** Assignment **
Provide only the number of lines in the records below that include "DGND".

** Data supplied **
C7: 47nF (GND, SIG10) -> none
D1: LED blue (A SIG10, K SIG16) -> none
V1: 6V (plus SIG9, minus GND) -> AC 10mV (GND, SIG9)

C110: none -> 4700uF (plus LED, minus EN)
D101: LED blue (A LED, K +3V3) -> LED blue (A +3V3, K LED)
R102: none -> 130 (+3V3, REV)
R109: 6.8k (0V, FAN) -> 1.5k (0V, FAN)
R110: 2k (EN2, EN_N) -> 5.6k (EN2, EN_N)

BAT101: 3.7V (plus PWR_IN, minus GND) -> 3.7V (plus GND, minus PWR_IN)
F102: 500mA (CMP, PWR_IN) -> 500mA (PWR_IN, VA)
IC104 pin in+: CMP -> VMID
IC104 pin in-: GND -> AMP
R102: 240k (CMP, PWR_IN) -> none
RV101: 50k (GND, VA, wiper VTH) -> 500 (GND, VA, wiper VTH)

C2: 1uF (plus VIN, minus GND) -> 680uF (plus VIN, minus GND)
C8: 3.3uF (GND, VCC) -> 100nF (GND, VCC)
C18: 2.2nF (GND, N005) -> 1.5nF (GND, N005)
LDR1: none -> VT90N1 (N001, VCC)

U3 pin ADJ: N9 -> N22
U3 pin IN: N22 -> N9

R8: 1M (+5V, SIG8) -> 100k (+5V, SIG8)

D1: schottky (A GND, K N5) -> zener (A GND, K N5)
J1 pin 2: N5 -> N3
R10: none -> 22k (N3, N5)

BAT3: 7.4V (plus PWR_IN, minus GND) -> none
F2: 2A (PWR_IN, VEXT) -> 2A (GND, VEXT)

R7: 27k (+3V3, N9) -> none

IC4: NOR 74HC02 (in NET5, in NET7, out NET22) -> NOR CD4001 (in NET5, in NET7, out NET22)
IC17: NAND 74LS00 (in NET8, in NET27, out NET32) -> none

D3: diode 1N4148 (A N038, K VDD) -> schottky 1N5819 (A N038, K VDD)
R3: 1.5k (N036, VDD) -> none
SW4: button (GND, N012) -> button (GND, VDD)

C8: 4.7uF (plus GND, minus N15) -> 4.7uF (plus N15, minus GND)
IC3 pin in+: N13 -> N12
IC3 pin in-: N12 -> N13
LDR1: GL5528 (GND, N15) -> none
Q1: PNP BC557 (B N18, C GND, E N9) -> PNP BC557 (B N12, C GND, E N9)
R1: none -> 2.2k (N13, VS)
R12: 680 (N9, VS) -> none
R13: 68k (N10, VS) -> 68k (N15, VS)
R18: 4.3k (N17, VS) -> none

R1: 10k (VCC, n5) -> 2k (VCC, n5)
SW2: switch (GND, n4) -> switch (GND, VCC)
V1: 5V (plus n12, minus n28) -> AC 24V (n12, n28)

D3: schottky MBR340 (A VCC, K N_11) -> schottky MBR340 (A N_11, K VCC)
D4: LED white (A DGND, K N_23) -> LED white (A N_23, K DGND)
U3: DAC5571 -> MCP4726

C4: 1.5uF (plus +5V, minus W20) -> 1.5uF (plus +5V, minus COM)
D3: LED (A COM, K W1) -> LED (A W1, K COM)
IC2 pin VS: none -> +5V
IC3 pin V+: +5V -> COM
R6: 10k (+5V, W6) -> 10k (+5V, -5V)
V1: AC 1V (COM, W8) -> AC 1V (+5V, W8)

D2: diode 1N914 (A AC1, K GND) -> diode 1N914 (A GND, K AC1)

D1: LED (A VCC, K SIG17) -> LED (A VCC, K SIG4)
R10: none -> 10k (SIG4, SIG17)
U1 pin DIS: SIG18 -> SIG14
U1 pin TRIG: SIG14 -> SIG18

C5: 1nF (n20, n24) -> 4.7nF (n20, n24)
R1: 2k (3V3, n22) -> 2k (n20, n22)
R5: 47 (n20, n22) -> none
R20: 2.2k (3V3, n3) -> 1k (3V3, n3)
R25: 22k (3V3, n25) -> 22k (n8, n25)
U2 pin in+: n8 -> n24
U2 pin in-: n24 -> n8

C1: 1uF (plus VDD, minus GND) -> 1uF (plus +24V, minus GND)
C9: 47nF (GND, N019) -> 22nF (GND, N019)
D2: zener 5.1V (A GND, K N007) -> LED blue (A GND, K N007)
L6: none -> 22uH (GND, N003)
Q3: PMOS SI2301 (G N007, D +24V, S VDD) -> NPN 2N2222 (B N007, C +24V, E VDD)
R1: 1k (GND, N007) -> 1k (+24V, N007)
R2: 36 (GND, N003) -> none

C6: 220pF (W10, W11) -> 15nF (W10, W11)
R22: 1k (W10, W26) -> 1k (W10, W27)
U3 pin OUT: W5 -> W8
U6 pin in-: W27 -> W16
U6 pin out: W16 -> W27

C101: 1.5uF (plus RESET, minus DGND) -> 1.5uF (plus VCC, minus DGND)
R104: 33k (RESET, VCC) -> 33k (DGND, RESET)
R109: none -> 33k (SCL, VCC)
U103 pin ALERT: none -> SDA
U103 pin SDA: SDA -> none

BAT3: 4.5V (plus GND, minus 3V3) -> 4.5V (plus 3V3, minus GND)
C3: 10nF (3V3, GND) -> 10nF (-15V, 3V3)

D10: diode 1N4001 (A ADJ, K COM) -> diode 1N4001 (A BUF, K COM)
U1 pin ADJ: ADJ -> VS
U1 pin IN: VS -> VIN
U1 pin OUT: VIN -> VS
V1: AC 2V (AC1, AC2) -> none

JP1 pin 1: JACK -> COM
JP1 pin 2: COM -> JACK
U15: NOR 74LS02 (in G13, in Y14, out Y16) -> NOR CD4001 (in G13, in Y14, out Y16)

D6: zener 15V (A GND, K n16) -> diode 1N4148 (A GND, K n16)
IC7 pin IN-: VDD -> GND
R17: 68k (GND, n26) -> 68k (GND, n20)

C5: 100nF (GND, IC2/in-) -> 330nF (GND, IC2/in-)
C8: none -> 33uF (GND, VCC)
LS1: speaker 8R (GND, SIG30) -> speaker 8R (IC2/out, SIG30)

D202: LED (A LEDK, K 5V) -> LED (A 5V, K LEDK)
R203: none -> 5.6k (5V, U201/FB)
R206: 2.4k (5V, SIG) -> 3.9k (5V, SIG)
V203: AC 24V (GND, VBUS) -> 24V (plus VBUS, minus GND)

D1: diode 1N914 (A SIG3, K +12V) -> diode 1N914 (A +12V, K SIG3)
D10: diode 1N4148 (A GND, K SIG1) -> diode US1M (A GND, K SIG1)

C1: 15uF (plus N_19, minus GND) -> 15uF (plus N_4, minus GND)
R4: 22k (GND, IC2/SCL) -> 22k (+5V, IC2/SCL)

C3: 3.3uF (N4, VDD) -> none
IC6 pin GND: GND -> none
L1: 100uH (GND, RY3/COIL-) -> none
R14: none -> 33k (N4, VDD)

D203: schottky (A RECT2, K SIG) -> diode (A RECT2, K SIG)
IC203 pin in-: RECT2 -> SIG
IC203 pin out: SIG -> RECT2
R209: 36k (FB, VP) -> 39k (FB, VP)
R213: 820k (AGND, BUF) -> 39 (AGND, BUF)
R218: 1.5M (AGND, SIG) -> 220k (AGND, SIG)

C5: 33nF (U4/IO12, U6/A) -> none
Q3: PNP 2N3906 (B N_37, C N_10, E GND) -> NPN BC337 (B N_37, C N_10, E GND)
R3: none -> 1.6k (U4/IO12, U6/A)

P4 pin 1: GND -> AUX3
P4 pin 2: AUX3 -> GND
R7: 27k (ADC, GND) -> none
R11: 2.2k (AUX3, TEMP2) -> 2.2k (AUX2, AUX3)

** Response to the exercise **
3